### Problem
Which of the lines below include "minus"? Each one should be copied out.

### Excerpted data
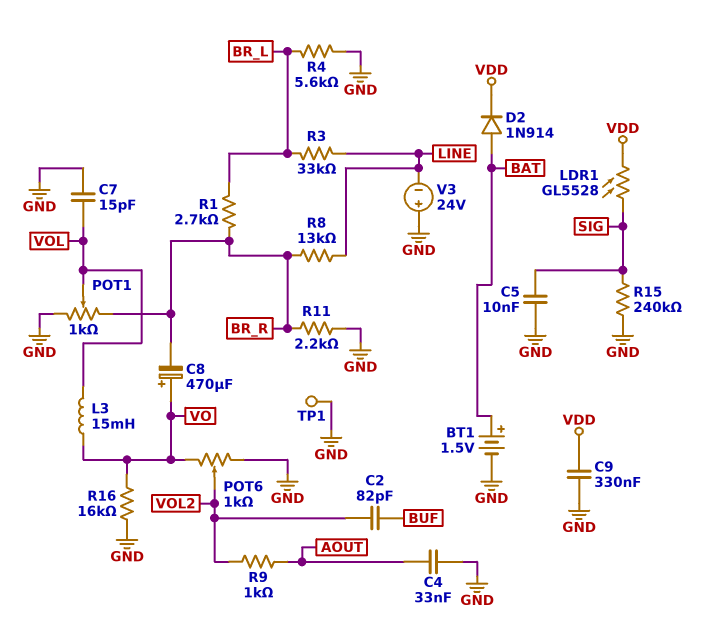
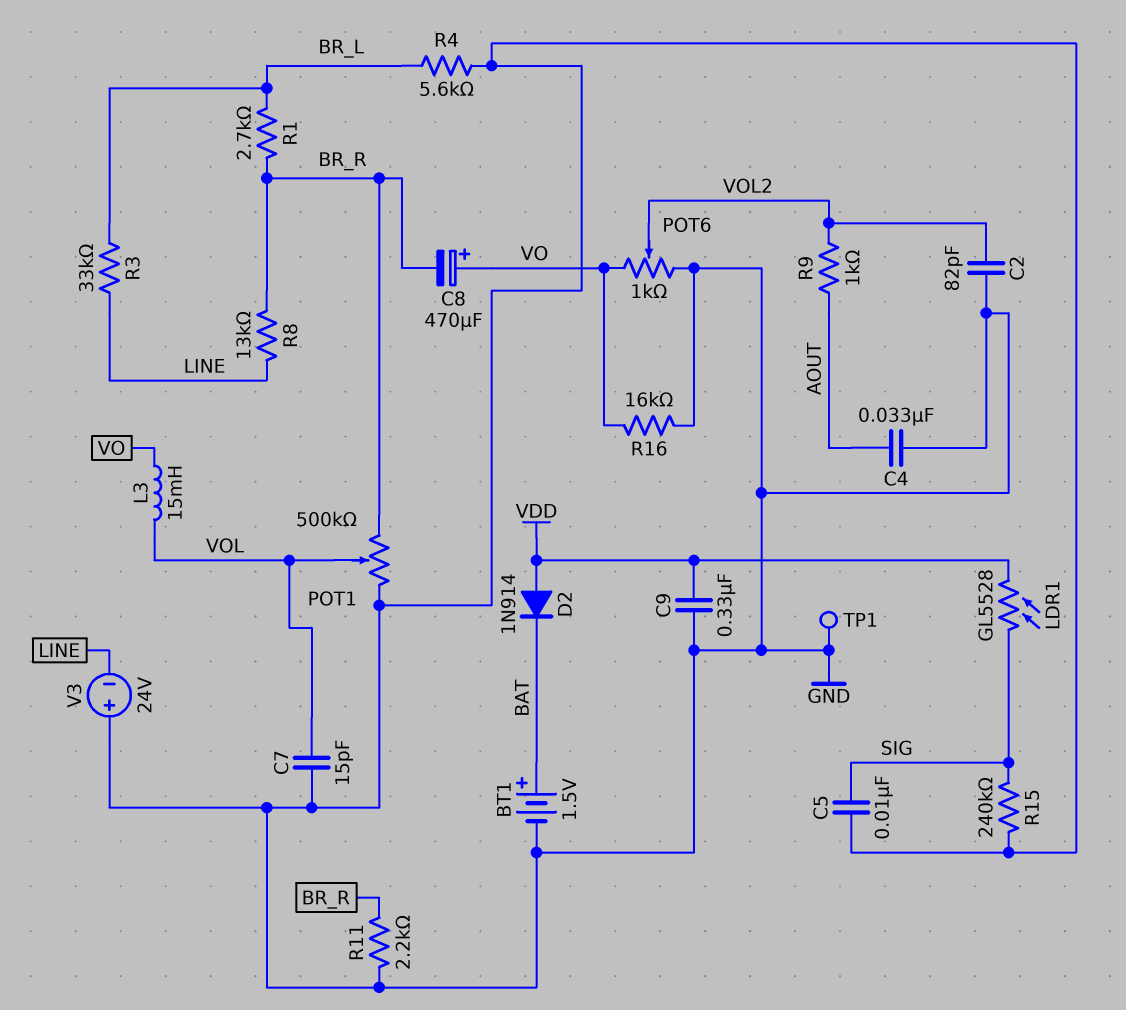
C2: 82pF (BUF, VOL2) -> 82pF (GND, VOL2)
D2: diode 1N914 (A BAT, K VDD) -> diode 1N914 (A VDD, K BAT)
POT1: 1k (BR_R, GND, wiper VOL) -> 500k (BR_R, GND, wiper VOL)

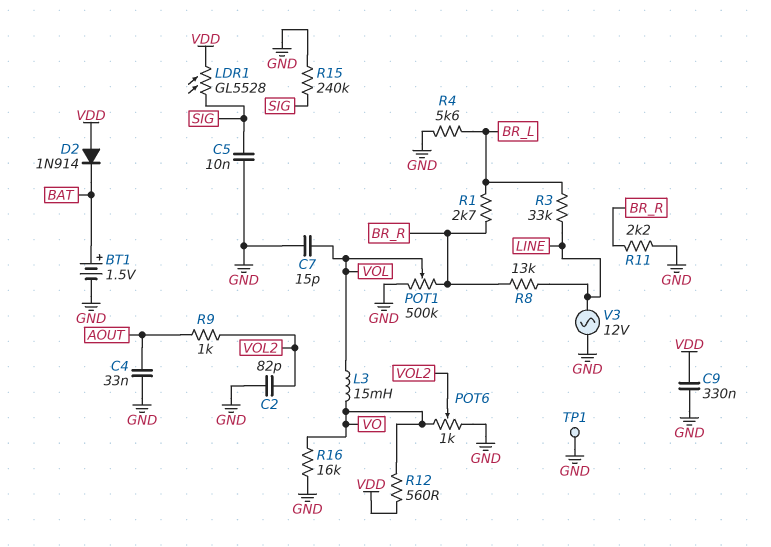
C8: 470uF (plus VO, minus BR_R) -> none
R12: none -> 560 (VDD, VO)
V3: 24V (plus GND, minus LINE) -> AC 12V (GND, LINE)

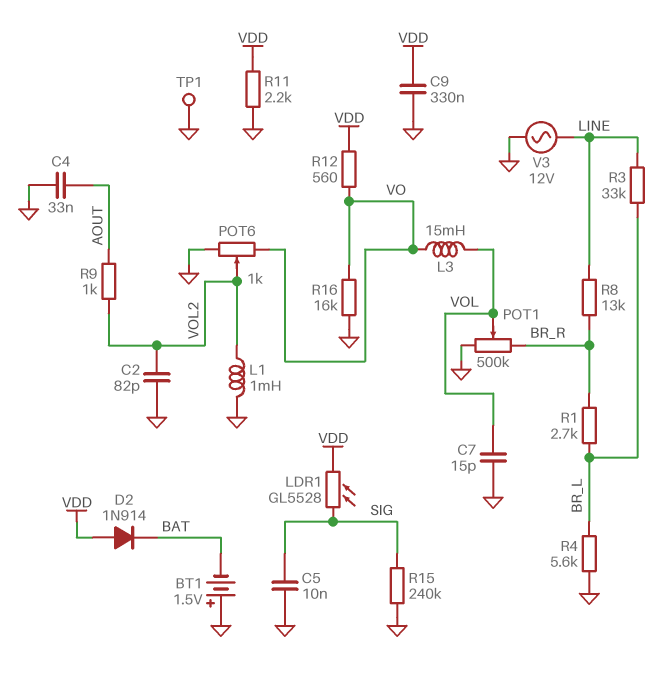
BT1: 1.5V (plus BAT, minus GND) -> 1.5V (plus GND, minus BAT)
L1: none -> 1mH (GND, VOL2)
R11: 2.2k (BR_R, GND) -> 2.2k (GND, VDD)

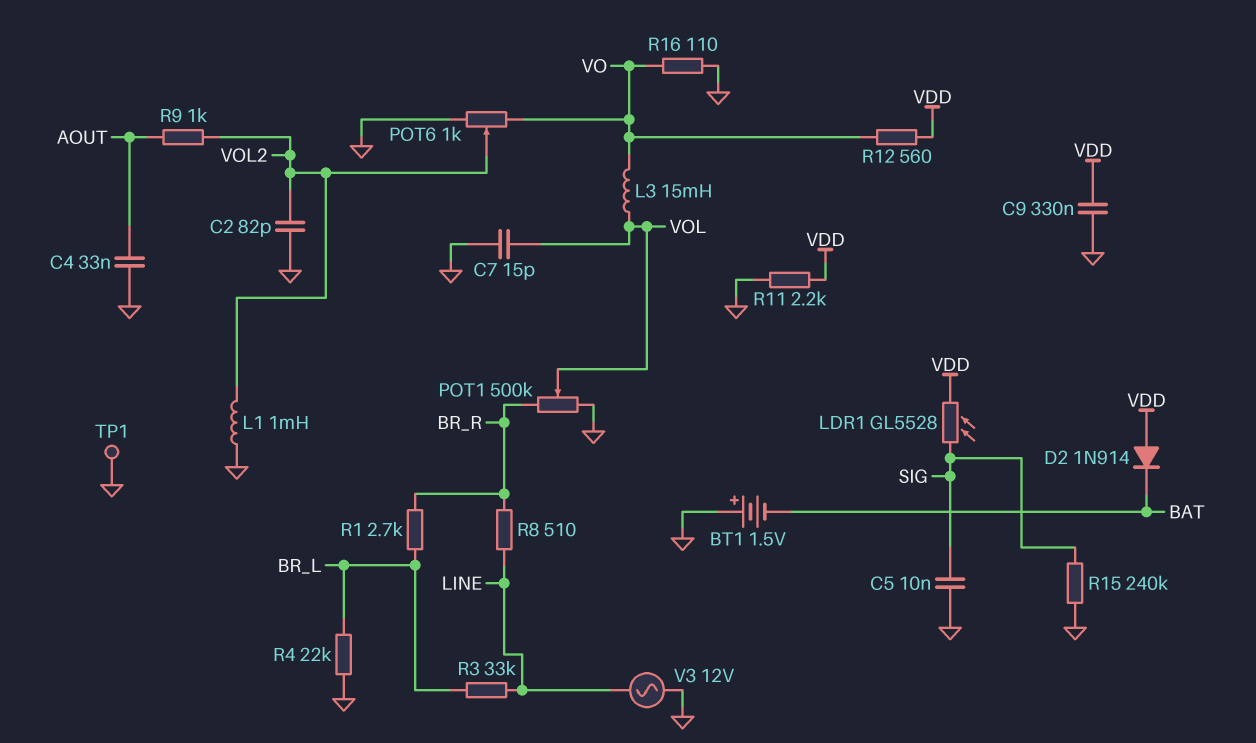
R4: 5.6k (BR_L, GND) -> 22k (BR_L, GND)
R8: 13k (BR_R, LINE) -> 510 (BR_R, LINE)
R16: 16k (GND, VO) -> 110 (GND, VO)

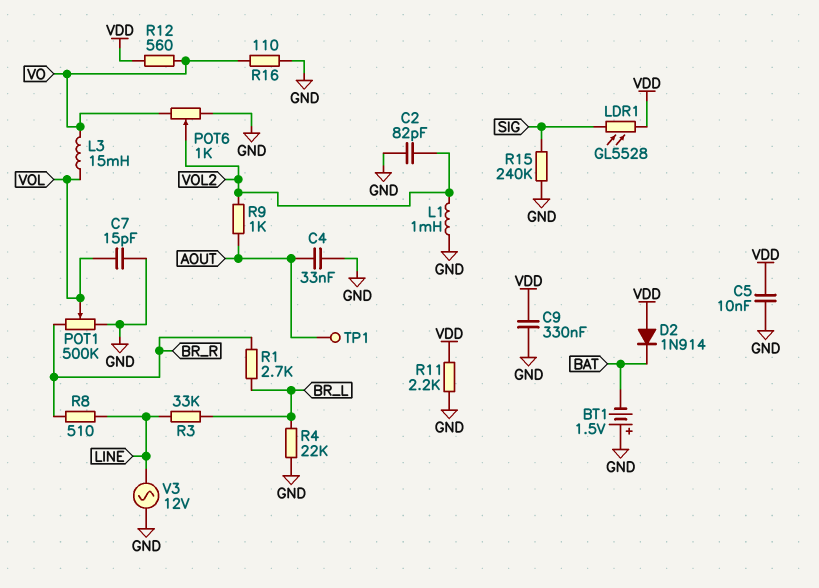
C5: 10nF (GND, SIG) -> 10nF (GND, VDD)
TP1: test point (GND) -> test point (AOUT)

==

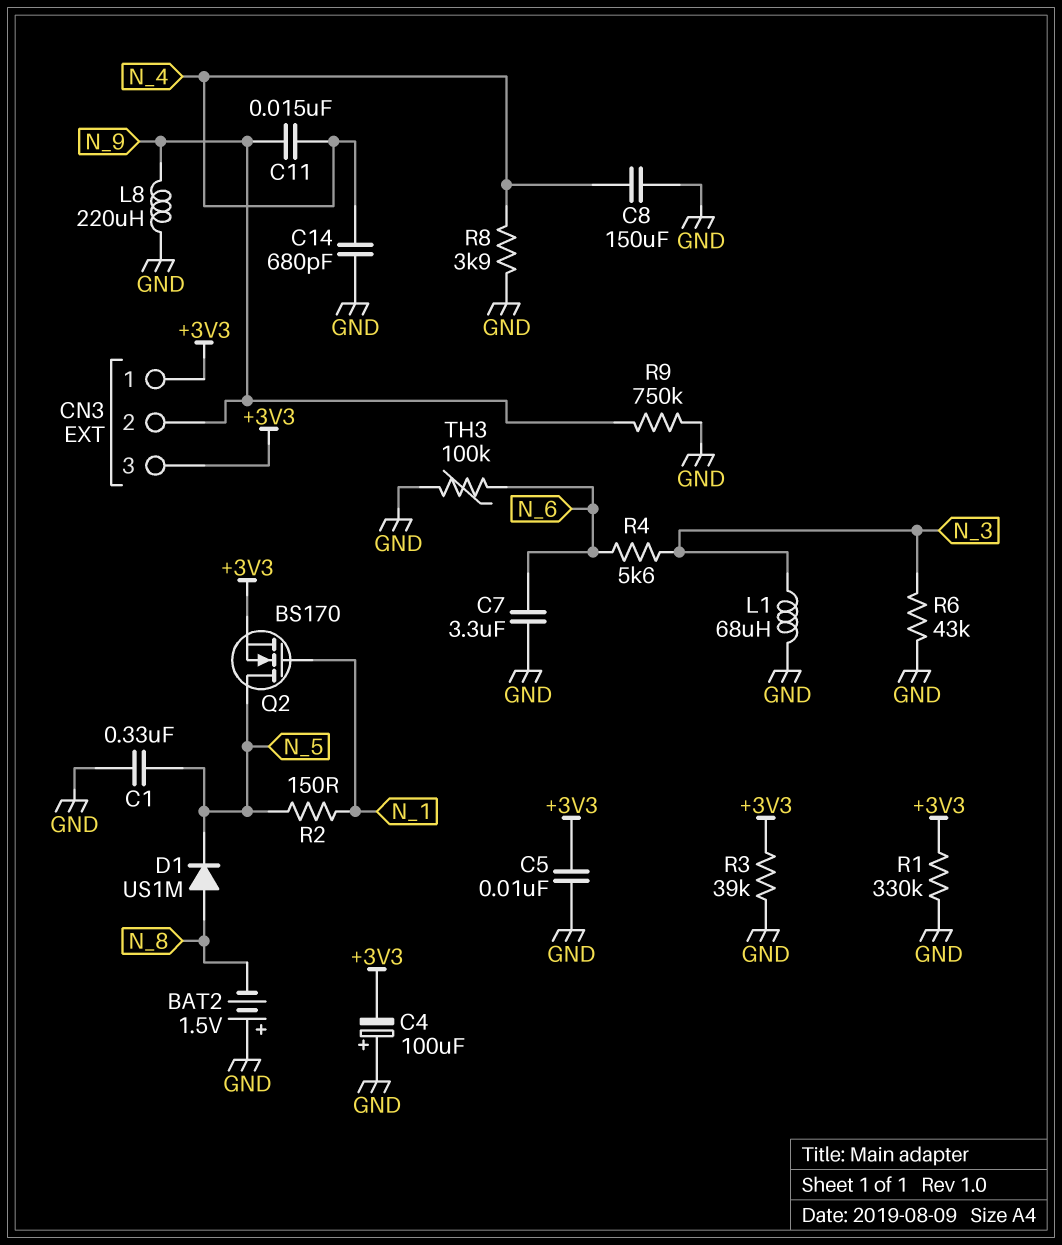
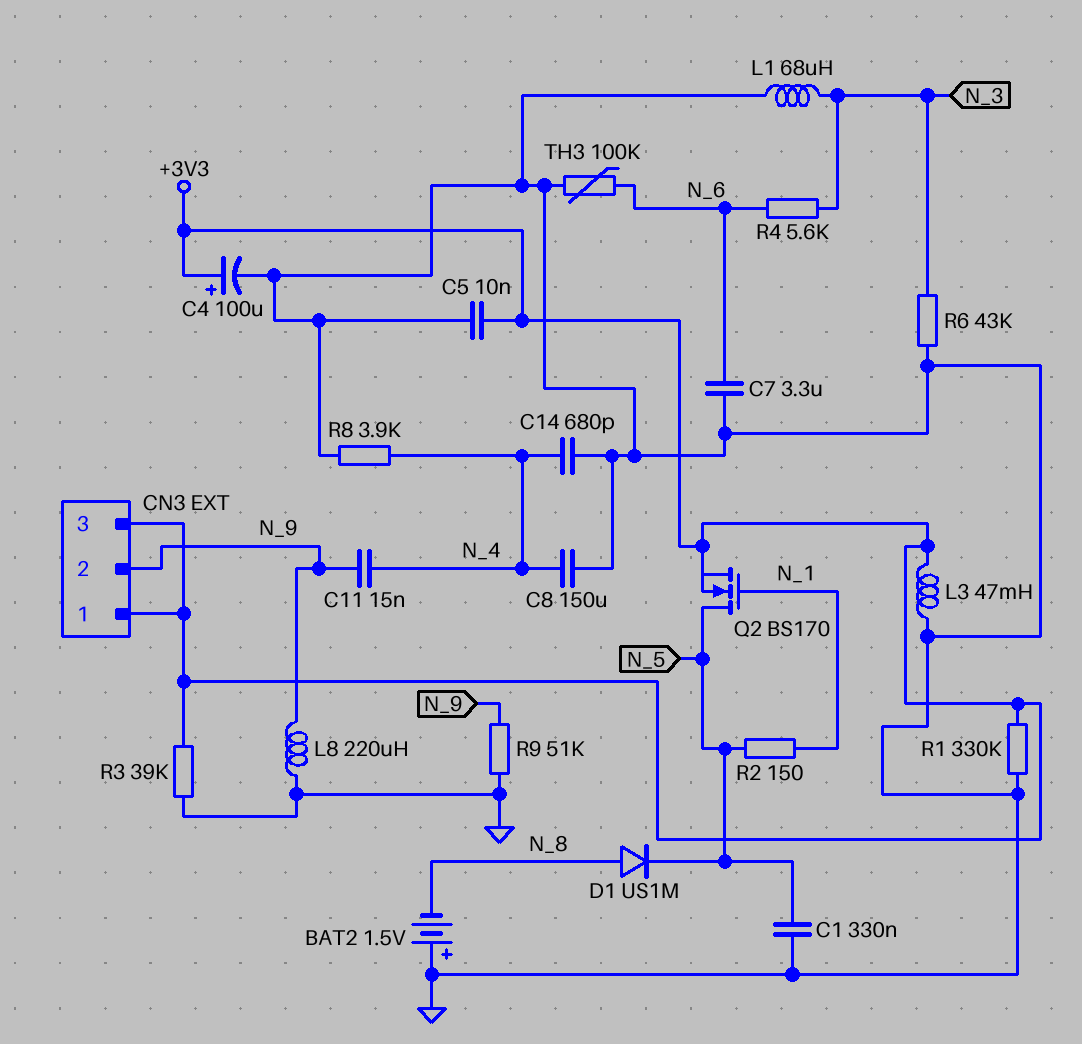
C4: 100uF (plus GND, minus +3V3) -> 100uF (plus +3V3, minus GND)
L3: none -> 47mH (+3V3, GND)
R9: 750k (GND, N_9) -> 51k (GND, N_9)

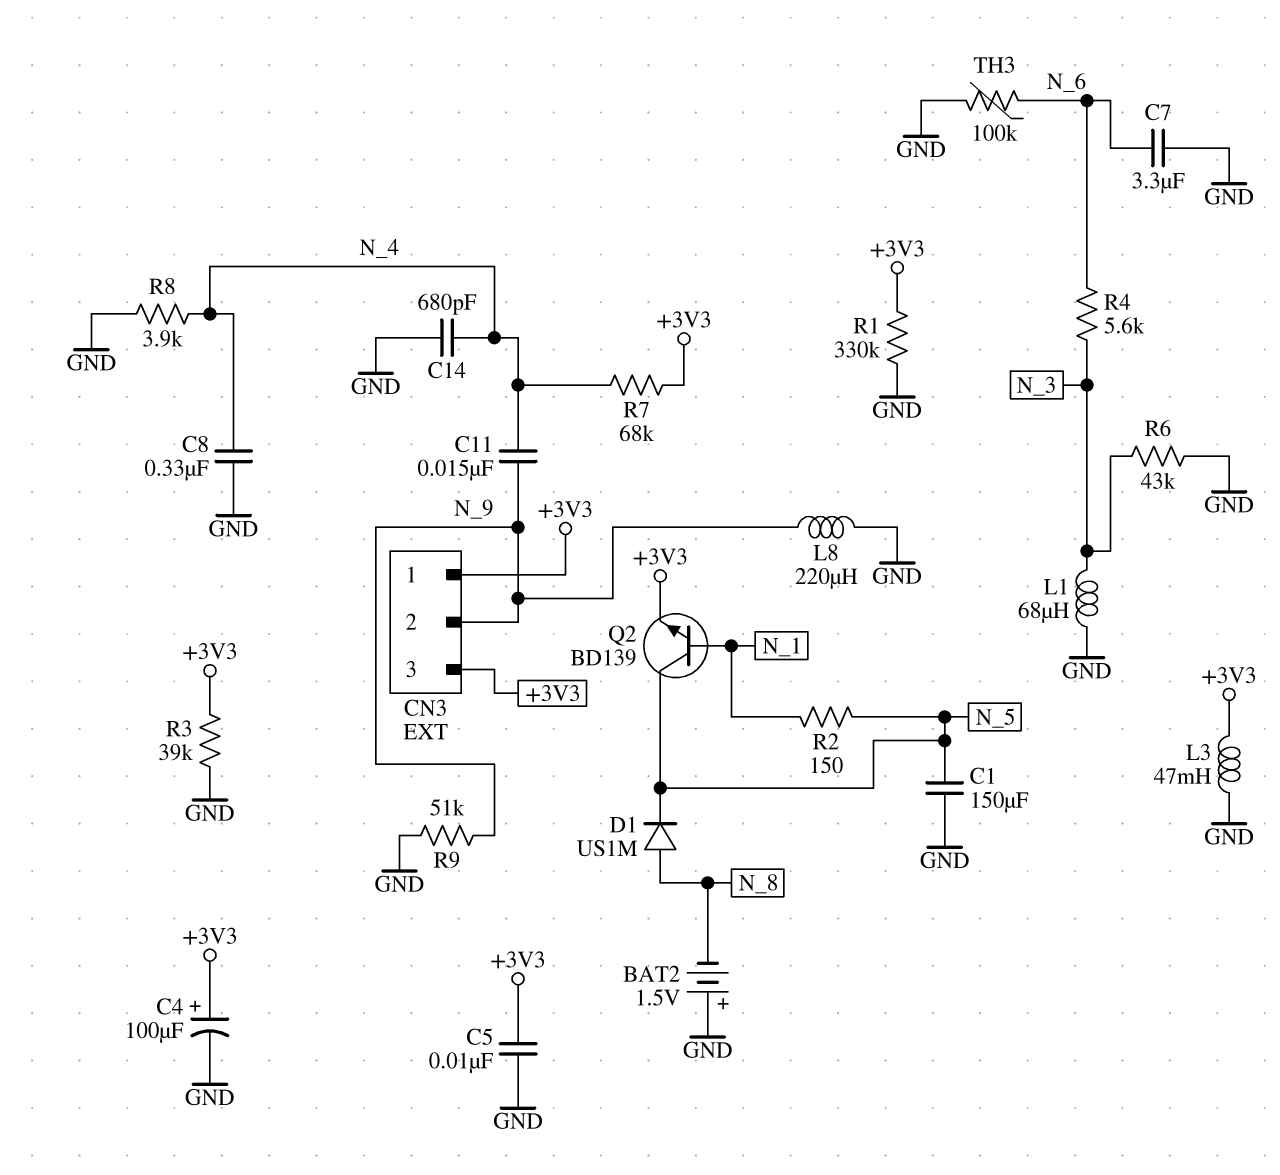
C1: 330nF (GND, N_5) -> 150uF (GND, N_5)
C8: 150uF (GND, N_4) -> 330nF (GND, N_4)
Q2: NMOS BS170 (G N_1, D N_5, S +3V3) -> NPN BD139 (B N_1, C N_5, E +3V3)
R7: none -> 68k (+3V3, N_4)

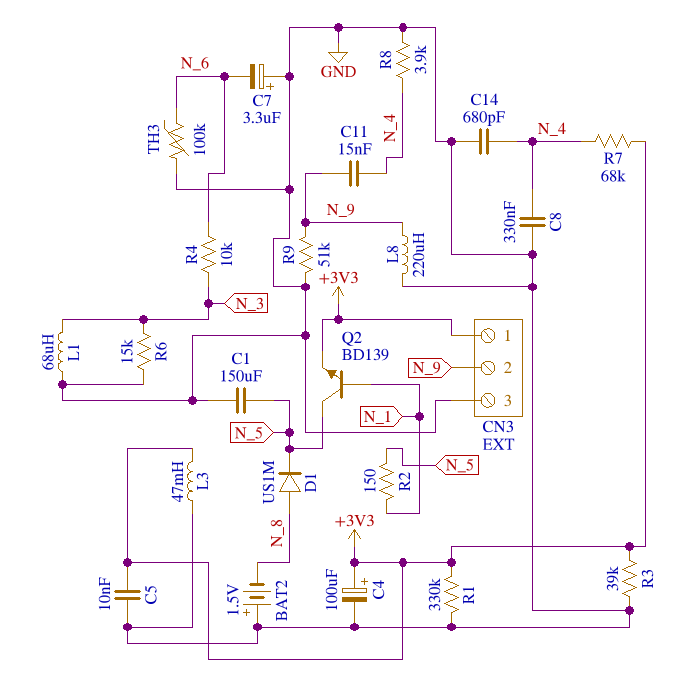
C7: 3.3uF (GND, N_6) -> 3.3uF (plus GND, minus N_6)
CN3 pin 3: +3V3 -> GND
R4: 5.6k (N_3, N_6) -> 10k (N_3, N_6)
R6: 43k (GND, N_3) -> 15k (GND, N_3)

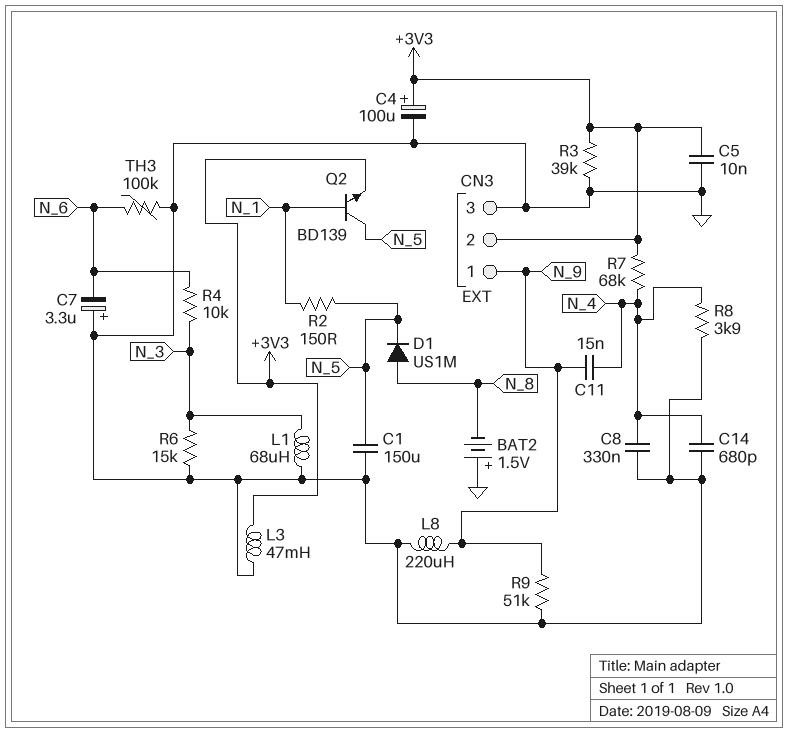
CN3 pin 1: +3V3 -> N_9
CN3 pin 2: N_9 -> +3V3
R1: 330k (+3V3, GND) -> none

### Task result
C8: 470uF (plus VO, minus BR_R) -> none
V3: 24V (plus GND, minus LINE) -> AC 12V (GND, LINE)
BT1: 1.5V (plus BAT, minus GND) -> 1.5V (plus GND, minus BAT)
C4: 100uF (plus GND, minus +3V3) -> 100uF (plus +3V3, minus GND)
C7: 3.3uF (GND, N_6) -> 3.3uF (plus GND, minus N_6)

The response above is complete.